■ **Data excerpts**
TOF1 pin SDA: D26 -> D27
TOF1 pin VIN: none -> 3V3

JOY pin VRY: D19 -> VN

---

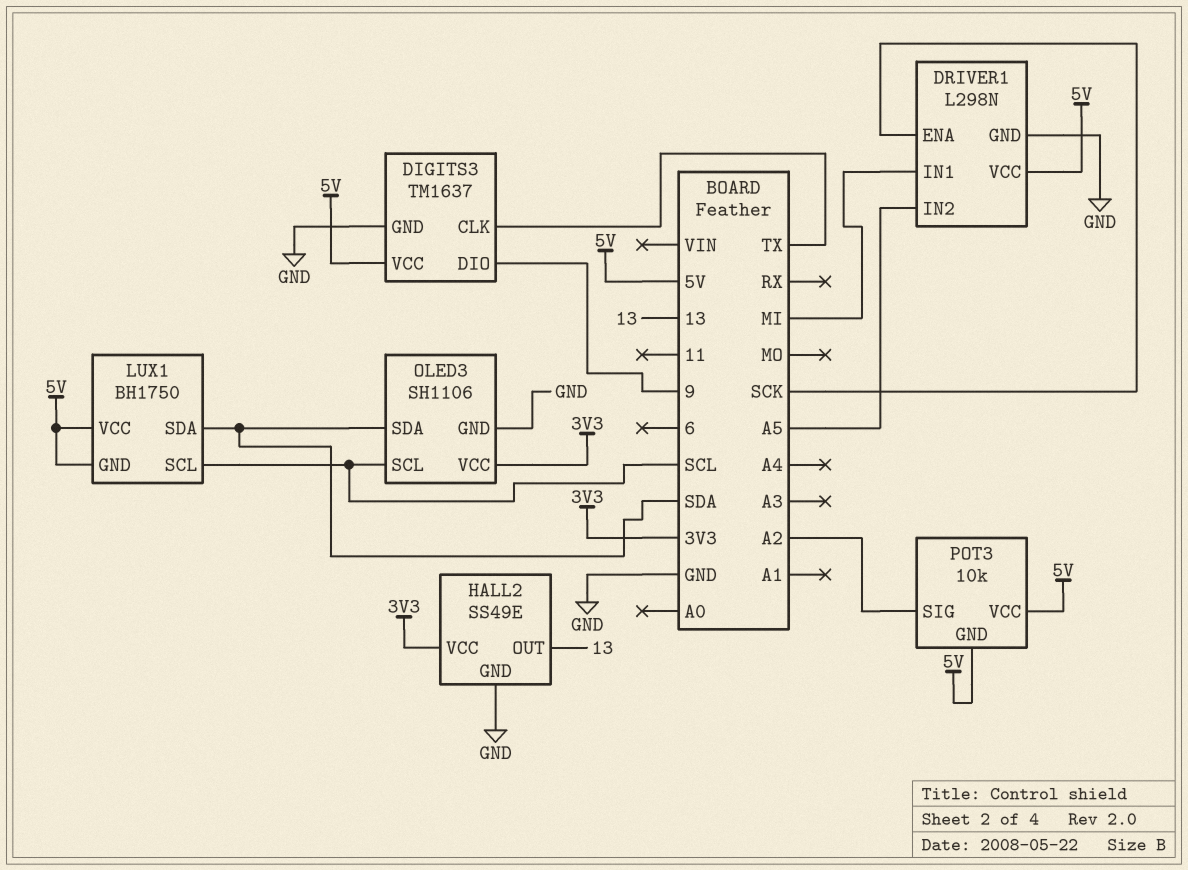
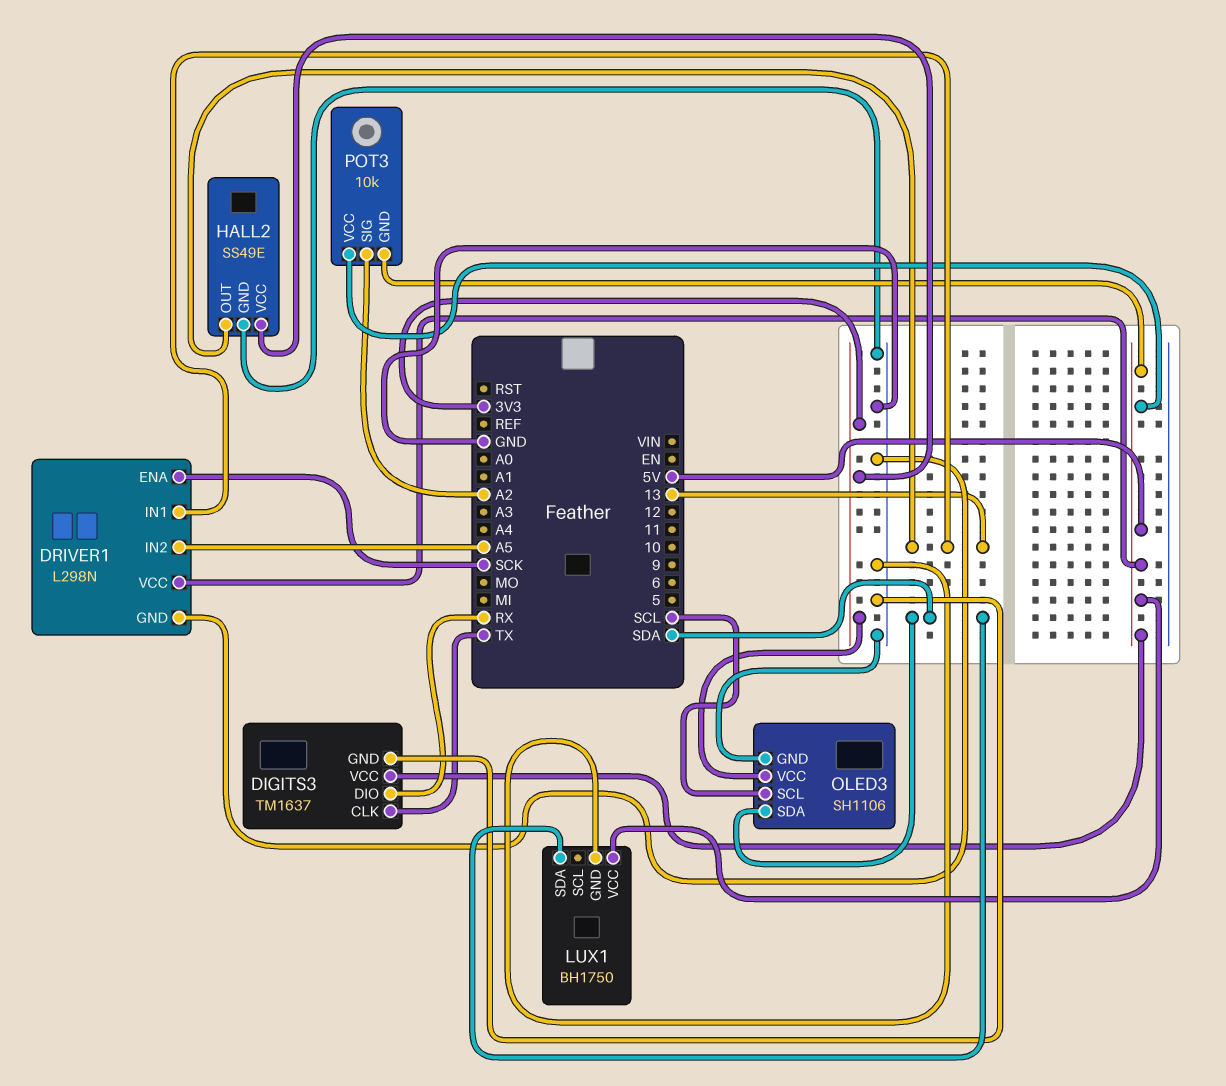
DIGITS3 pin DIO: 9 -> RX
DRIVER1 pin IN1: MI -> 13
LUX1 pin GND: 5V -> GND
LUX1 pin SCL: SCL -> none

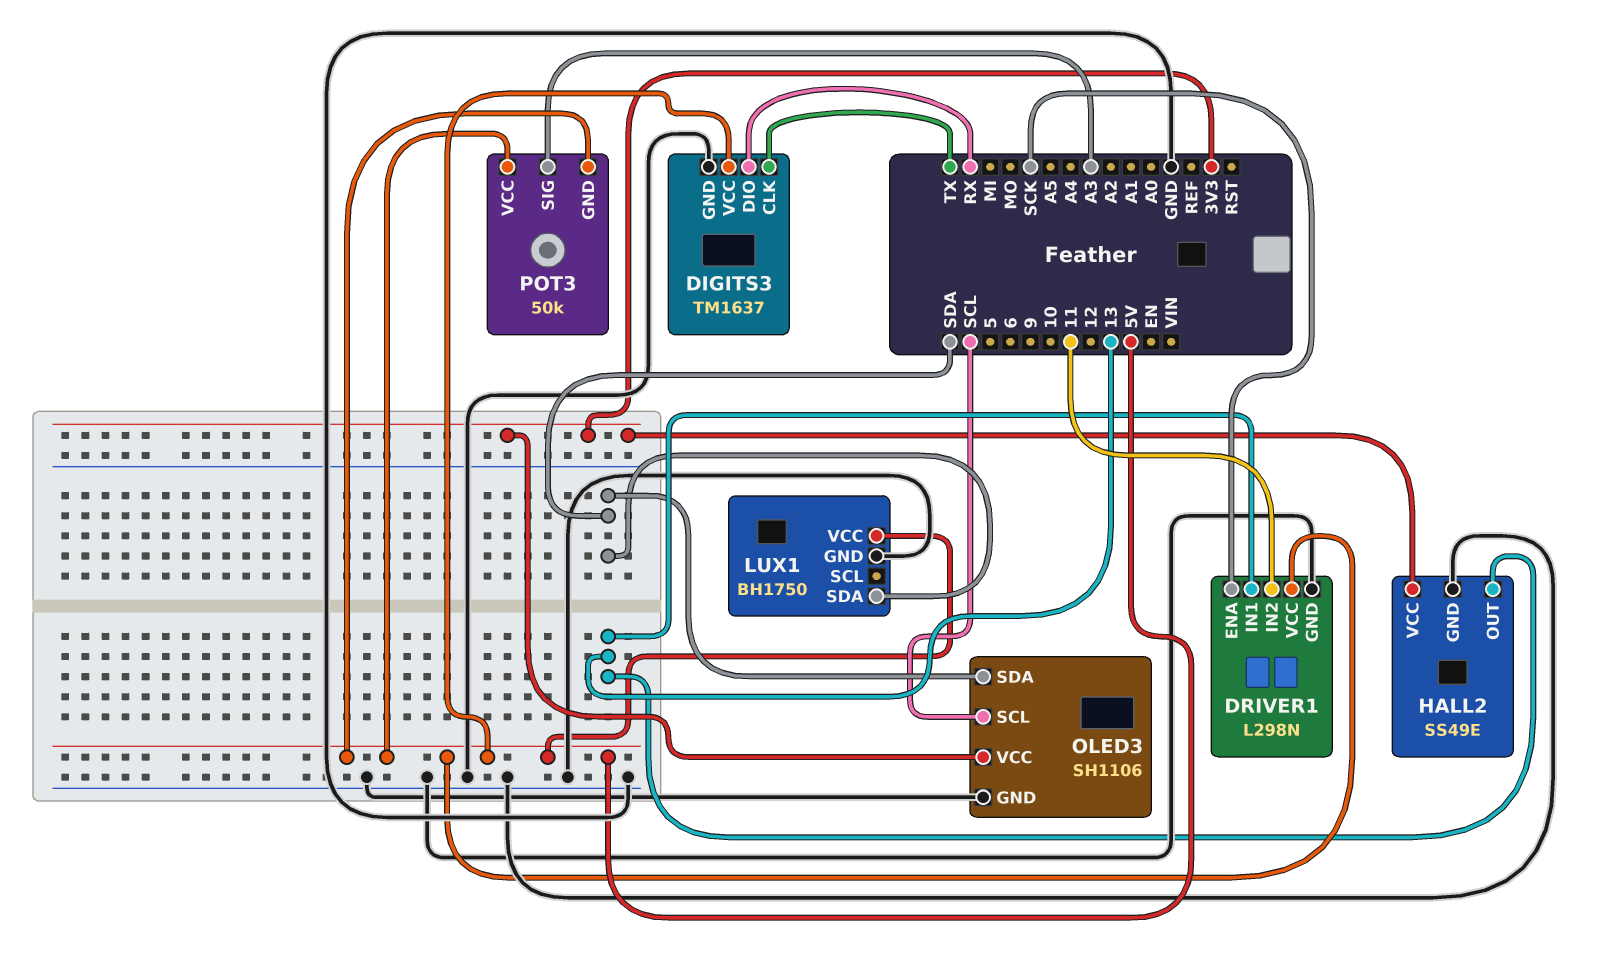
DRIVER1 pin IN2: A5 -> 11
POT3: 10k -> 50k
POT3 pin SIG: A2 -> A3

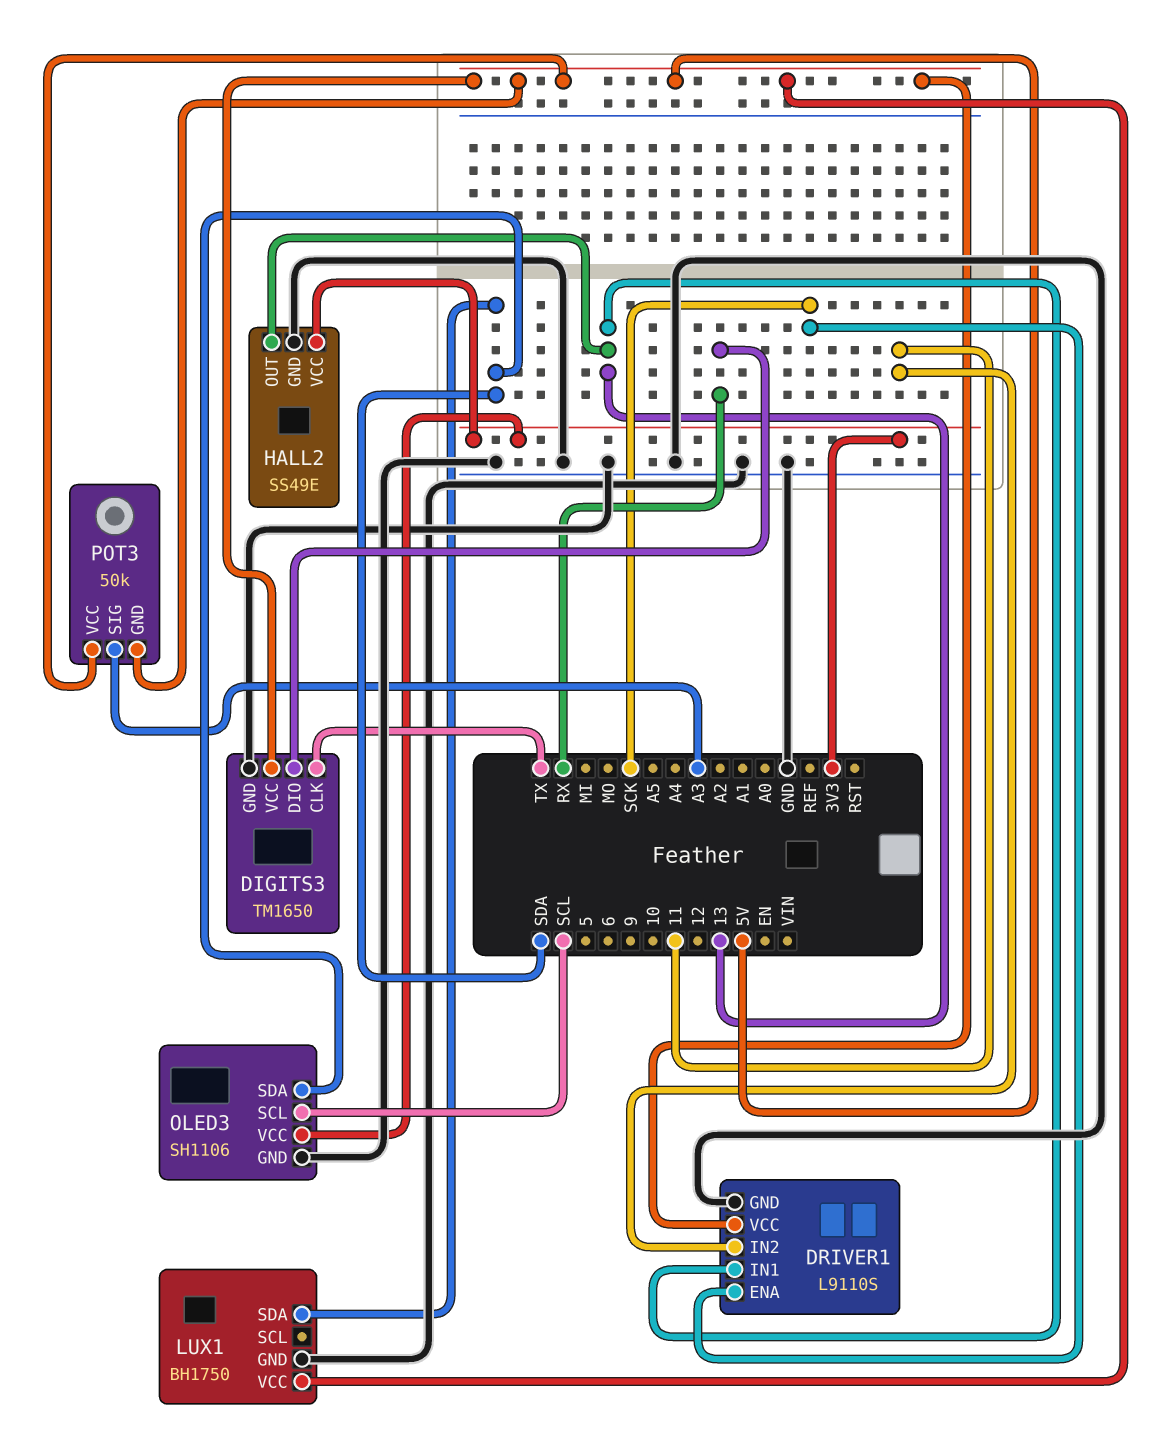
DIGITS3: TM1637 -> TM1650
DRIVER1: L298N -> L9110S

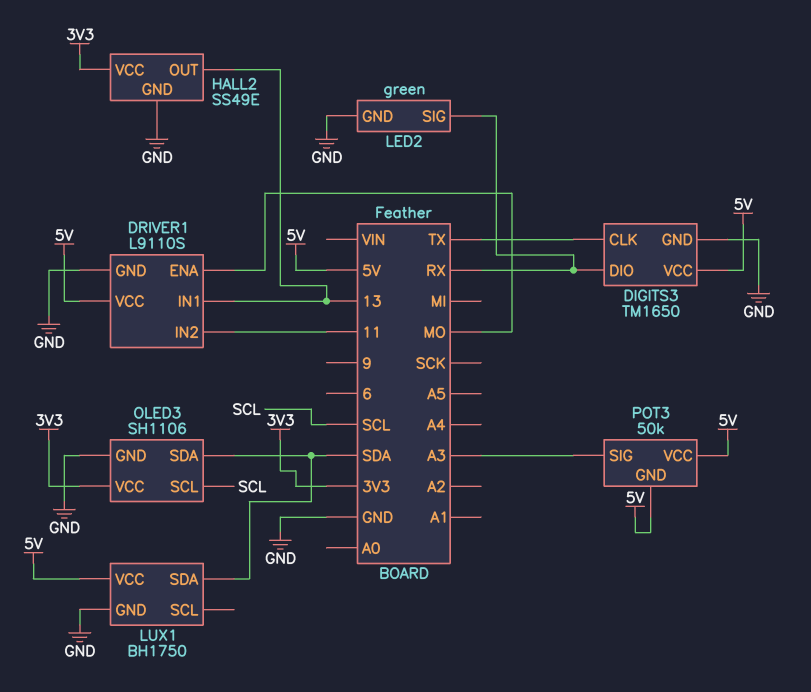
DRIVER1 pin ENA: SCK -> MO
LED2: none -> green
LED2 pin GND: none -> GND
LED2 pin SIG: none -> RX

--

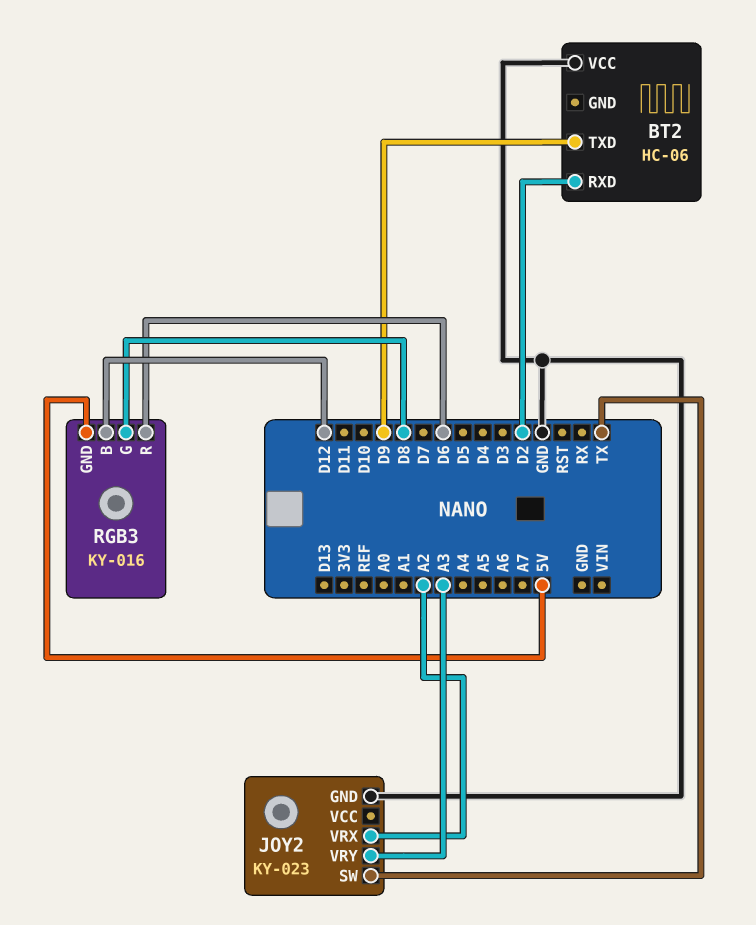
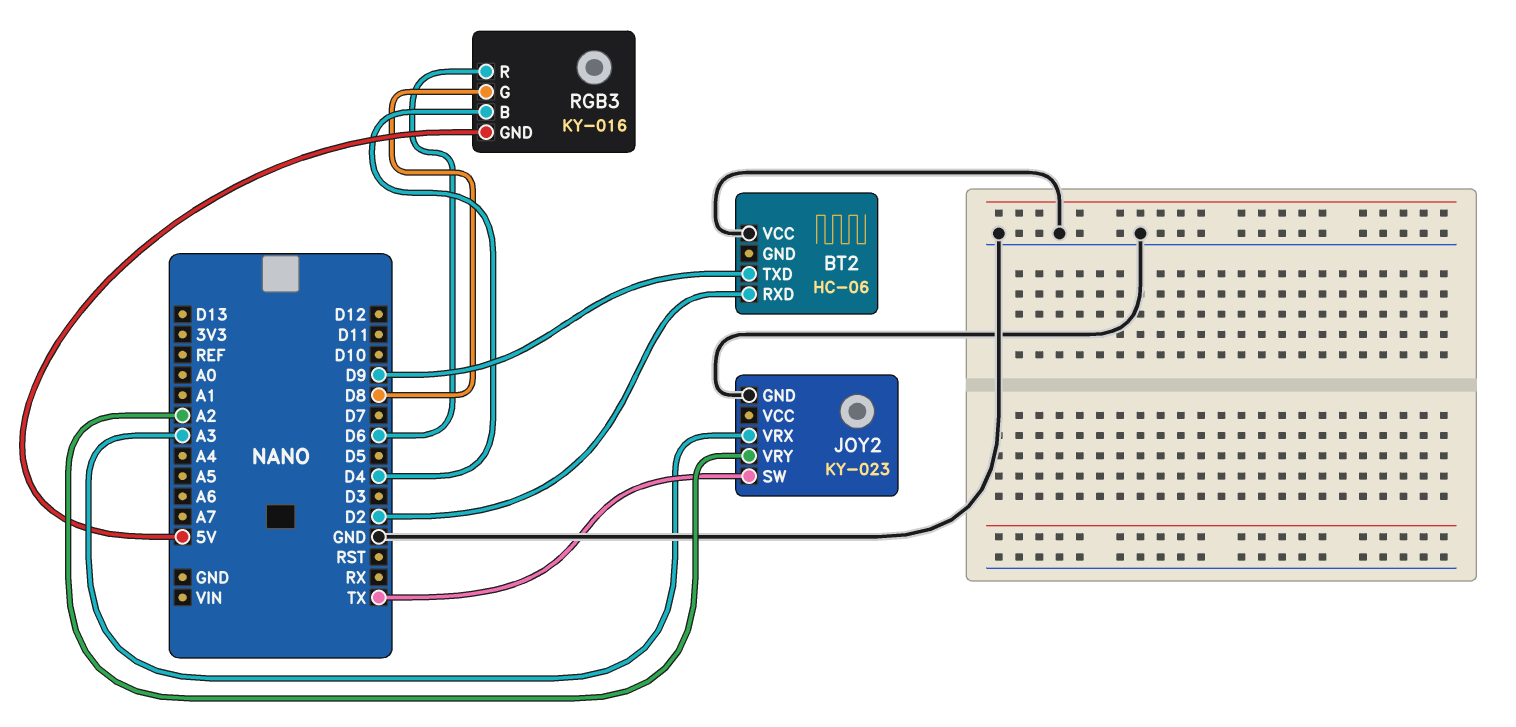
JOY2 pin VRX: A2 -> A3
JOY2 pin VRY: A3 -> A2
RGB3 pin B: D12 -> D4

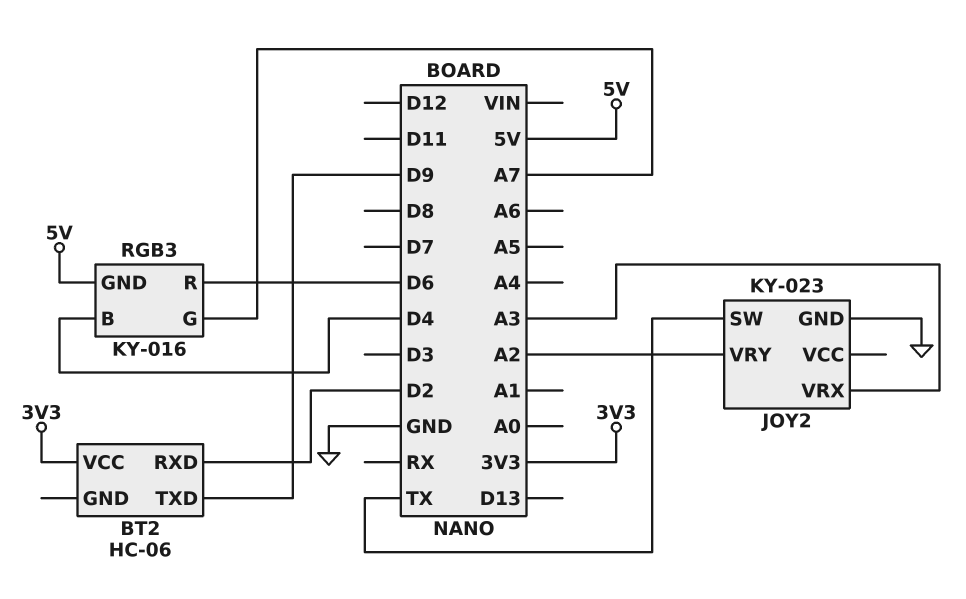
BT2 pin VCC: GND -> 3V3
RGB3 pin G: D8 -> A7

■ **Task prompt**
One number is the full answer: how many lines of the records include the string "none".

■ **Task answer**
5